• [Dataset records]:

-------

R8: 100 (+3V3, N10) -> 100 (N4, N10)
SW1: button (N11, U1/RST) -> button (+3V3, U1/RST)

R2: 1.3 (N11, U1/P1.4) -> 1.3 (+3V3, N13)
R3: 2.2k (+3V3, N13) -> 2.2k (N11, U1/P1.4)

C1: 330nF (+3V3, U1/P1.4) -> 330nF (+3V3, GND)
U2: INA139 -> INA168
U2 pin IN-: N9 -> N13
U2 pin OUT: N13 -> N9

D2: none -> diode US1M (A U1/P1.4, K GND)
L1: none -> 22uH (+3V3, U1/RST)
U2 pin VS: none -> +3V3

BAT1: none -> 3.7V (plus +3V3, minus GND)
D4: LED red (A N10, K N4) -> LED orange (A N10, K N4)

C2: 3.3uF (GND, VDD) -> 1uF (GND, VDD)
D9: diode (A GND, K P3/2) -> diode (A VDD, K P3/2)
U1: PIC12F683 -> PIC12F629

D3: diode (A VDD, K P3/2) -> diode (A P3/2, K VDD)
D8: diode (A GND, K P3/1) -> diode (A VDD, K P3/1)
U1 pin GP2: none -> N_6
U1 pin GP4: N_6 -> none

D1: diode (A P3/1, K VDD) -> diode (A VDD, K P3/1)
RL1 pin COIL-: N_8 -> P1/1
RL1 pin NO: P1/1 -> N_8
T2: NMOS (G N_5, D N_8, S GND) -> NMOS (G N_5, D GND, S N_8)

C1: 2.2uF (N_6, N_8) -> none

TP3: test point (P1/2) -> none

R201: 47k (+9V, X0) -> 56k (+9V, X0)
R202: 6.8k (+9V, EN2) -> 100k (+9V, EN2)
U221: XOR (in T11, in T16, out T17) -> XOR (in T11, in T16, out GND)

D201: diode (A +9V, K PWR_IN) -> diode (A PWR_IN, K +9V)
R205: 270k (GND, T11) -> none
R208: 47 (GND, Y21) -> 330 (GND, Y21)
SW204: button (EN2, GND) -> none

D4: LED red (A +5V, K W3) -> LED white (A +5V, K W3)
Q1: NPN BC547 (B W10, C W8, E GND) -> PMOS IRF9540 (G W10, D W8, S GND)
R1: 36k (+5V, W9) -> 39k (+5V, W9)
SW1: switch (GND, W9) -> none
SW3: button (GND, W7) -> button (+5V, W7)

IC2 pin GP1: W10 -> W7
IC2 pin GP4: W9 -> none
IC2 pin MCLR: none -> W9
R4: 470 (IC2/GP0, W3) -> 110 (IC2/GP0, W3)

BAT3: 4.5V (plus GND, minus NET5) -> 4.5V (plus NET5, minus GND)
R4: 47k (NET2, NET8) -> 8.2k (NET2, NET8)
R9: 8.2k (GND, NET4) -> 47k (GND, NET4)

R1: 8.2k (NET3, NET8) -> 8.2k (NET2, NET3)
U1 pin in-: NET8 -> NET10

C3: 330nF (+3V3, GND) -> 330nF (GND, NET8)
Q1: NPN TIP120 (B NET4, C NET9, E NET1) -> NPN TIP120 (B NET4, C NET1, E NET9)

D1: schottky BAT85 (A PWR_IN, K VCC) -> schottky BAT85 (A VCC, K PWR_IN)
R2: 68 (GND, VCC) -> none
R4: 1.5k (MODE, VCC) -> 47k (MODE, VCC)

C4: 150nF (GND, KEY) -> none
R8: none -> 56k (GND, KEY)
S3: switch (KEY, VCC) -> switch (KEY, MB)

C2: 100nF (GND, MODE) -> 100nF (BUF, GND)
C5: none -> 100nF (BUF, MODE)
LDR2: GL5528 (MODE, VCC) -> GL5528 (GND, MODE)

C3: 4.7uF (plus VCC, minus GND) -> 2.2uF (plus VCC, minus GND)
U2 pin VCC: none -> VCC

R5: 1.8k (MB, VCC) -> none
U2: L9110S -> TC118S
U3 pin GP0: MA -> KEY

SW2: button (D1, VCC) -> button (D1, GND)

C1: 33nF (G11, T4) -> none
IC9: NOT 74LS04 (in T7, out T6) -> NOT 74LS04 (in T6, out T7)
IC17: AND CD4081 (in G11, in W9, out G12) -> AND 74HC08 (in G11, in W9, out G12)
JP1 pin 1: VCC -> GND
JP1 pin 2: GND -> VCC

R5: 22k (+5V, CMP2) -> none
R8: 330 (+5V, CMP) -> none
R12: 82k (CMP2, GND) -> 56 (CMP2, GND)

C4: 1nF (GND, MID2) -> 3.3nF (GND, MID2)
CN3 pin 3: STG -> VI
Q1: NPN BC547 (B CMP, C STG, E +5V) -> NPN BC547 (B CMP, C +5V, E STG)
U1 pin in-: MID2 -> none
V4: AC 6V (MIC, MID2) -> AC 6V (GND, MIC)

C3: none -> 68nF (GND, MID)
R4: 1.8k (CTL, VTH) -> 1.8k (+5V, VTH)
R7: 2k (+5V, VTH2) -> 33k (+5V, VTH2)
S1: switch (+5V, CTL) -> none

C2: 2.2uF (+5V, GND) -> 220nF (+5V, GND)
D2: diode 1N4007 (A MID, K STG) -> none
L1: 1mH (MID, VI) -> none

-------

• [Problem]: Please reproduce the lines from the line with "C3: 330nF (+3V3, GND) -> 330nF (GND, NET8)" to the line with "JP1 pin 2: GND -> VCC", both ends included, exactly as they appear above.

• [Solution to this exercise]:
C3: 330nF (+3V3, GND) -> 330nF (GND, NET8)
Q1: NPN TIP120 (B NET4, C NET9, E NET1) -> NPN TIP120 (B NET4, C NET1, E NET9)

D1: schottky BAT85 (A PWR_IN, K VCC) -> schottky BAT85 (A VCC, K PWR_IN)
R2: 68 (GND, VCC) -> none
R4: 1.5k (MODE, VCC) -> 47k (MODE, VCC)

C4: 150nF (GND, KEY) -> none
R8: none -> 56k (GND, KEY)
S3: switch (KEY, VCC) -> switch (KEY, MB)

C2: 100nF (GND, MODE) -> 100nF (BUF, GND)
C5: none -> 100nF (BUF, MODE)
LDR2: GL5528 (MODE, VCC) -> GL5528 (GND, MODE)

C3: 4.7uF (plus VCC, minus GND) -> 2.2uF (plus VCC, minus GND)
U2 pin VCC: none -> VCC

R5: 1.8k (MB, VCC) -> none
U2: L9110S -> TC118S
U3 pin GP0: MA -> KEY

SW2: button (D1, VCC) -> button (D1, GND)

C1: 33nF (G11, T4) -> none
IC9: NOT 74LS04 (in T7, out T6) -> NOT 74LS04 (in T6, out T7)
IC17: AND CD4081 (in G11, in W9, out G12) -> AND 74HC08 (in G11, in W9, out G12)
JP1 pin 1: VCC -> GND
JP1 pin 2: GND -> VCC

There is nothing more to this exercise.